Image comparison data

★ ★ ★ ★ ★ ★ ★

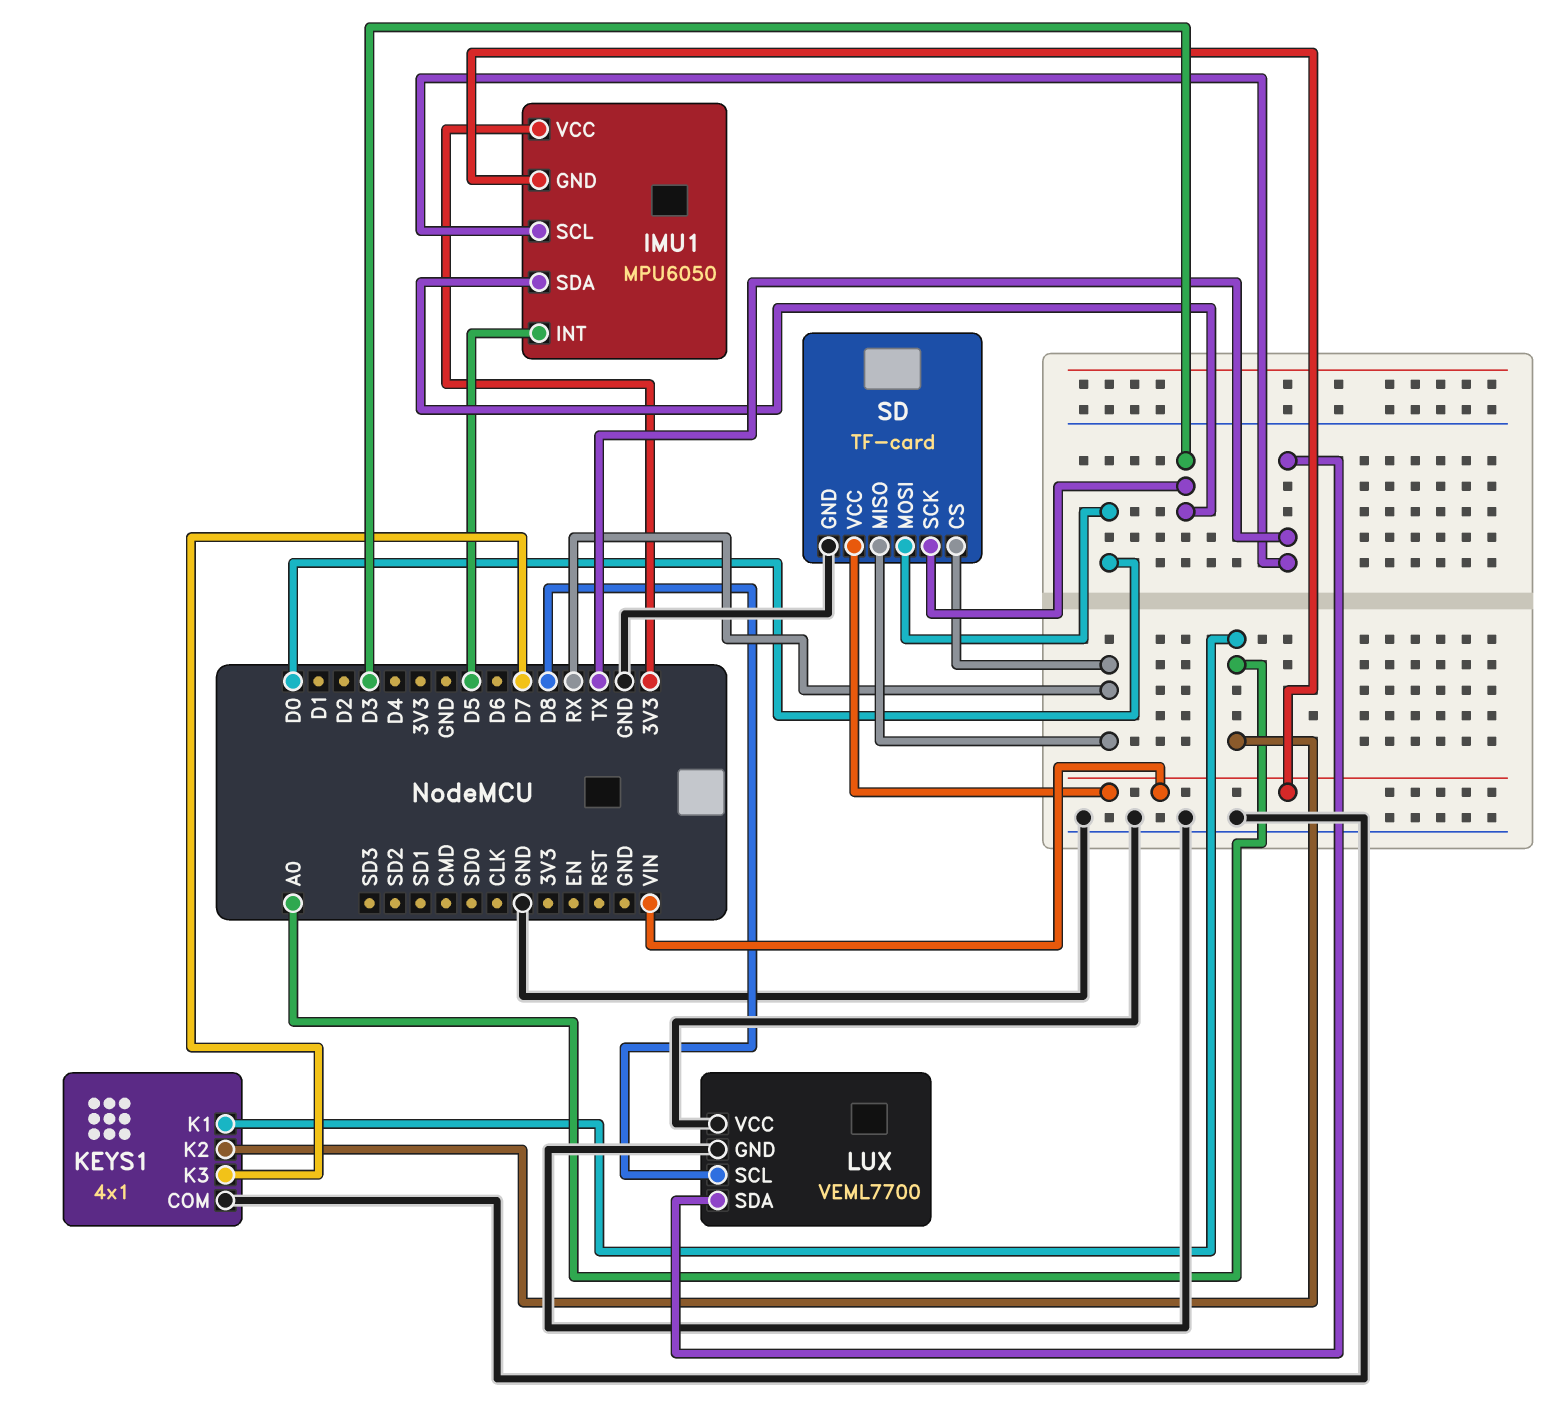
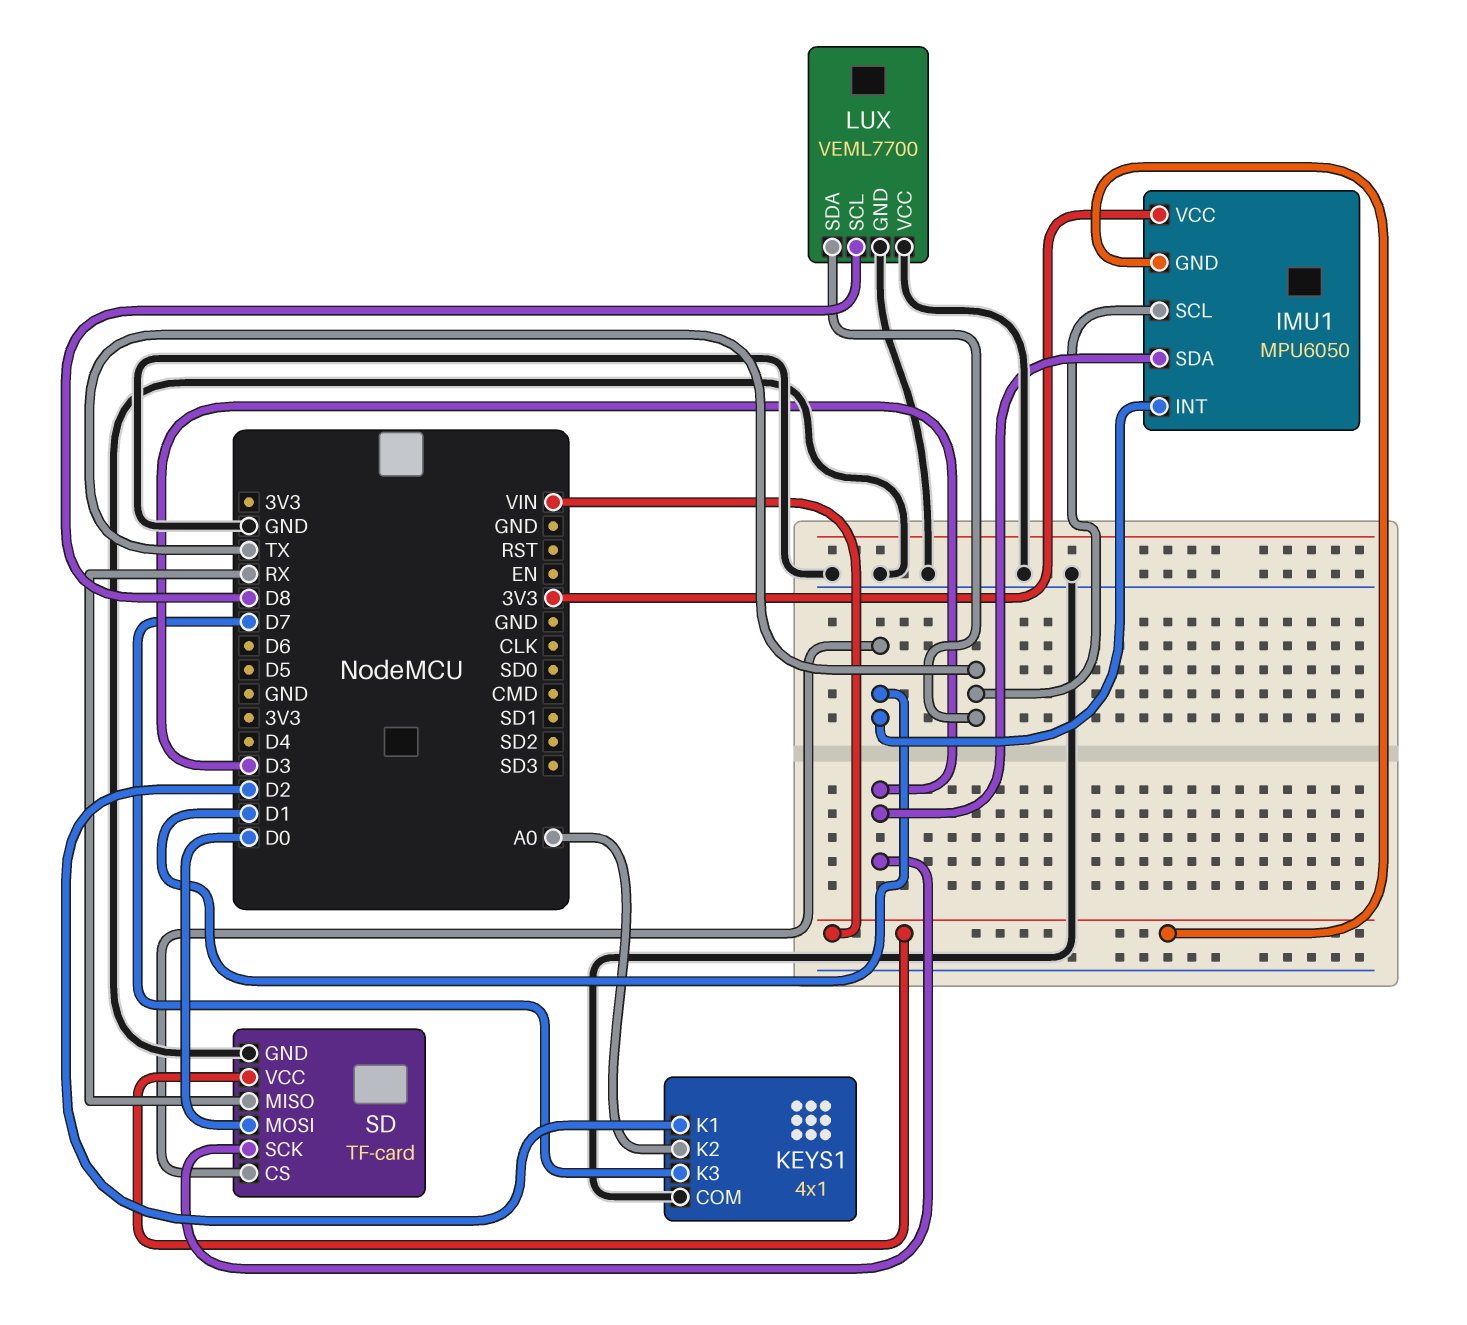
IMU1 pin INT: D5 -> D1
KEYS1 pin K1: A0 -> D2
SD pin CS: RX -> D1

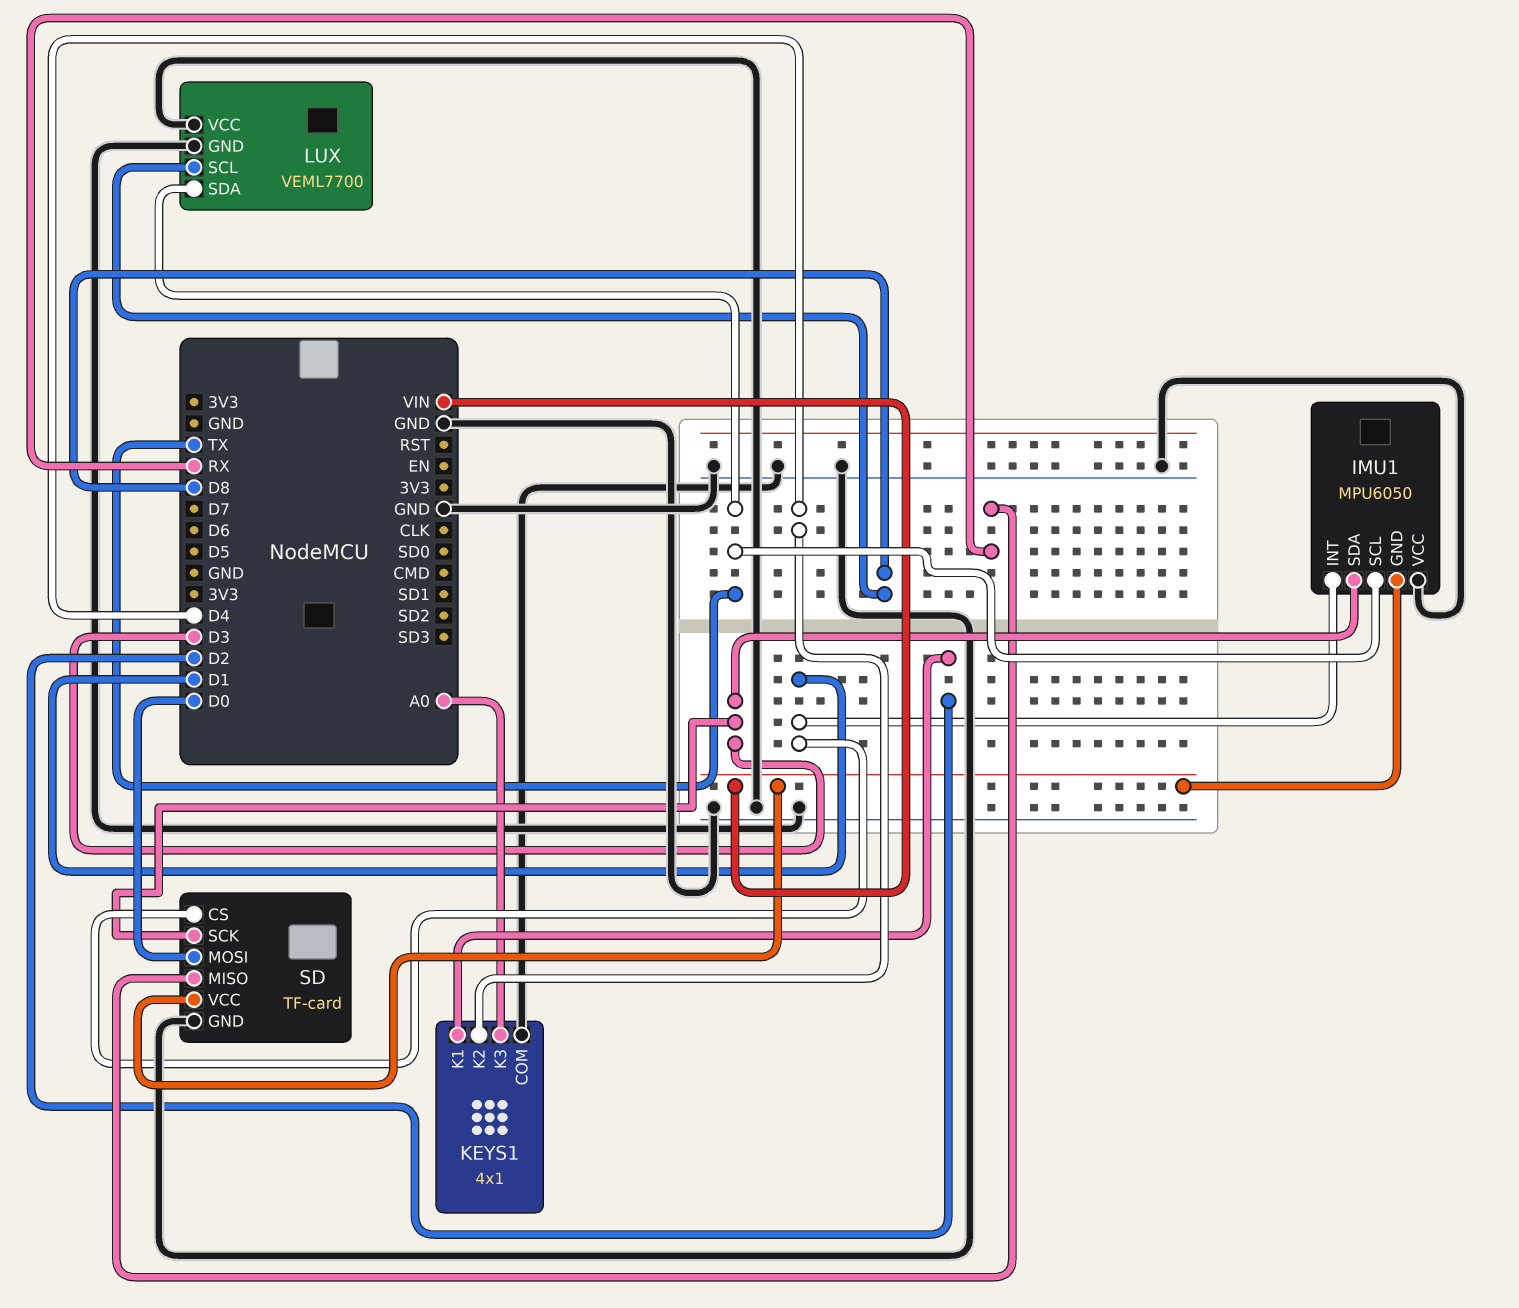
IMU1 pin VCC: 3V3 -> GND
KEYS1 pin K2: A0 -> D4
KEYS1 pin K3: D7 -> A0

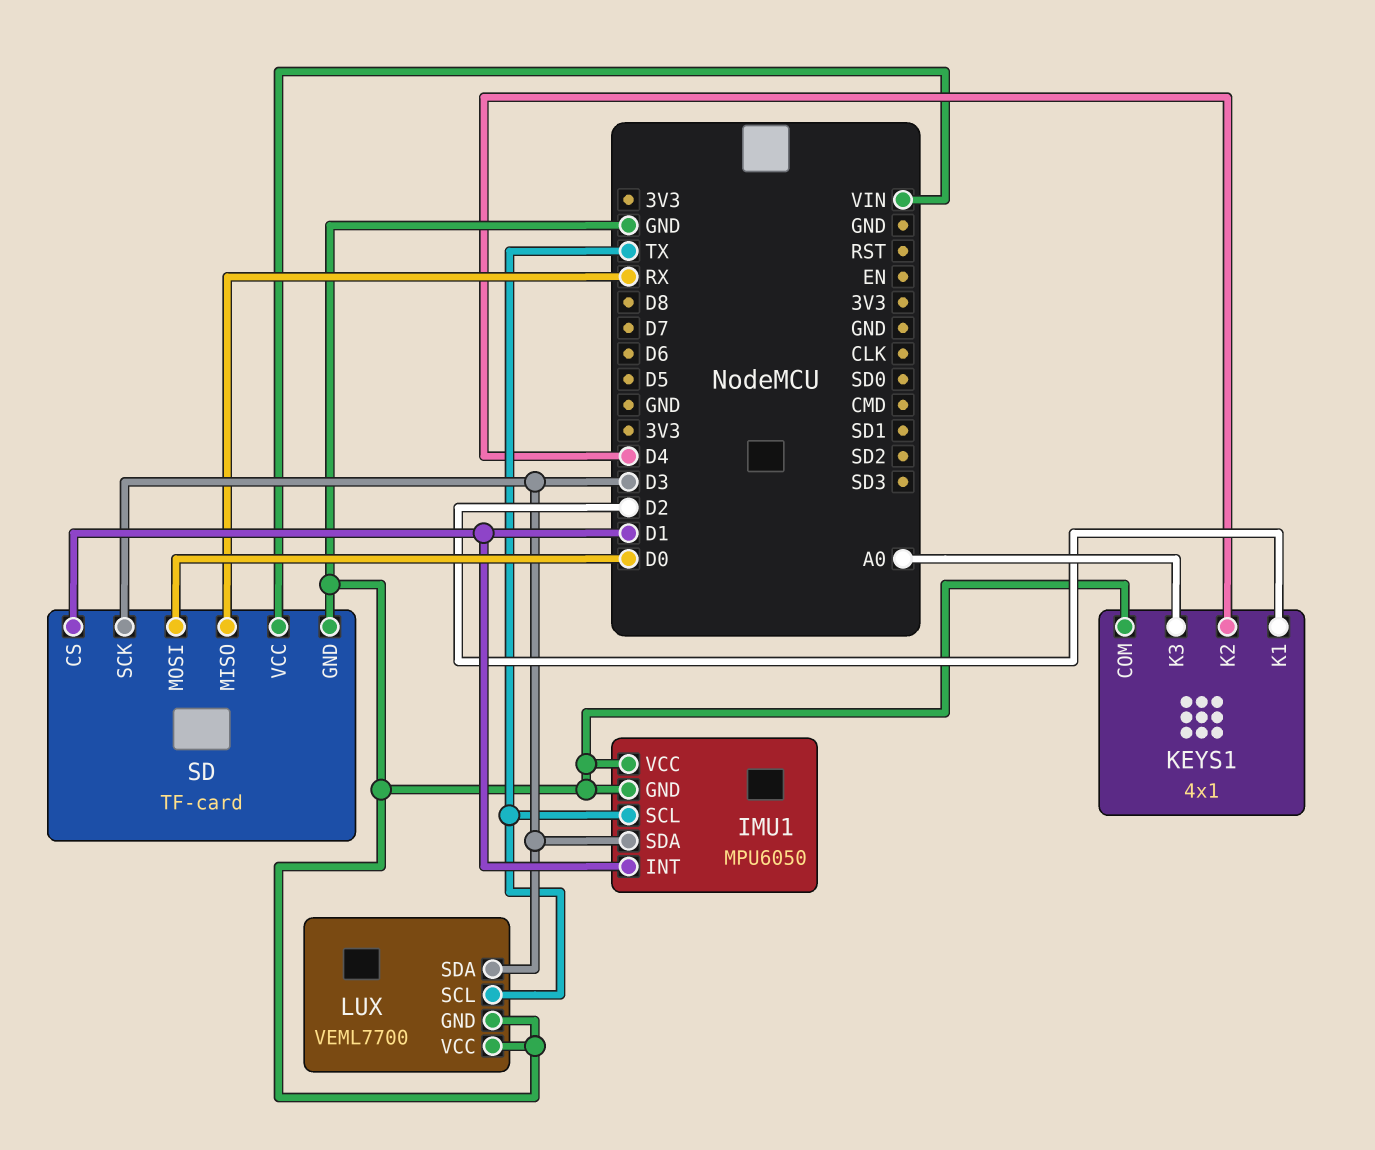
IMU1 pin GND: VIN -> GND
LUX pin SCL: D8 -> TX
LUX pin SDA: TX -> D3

★ ★ ★ ★ ★ ★ ★

EXERCISE:
Locate "IMU1 pin VCC: 3V3 -> GND" in the entries above. Copy, exactly and only, the lines from that line to the end, leaving out the pictures.

EXERCISE RESPONSE:
IMU1 pin VCC: 3V3 -> GND
KEYS1 pin K2: A0 -> D4
KEYS1 pin K3: D7 -> A0

IMU1 pin GND: VIN -> GND
LUX pin SCL: D8 -> TX
LUX pin SDA: TX -> D3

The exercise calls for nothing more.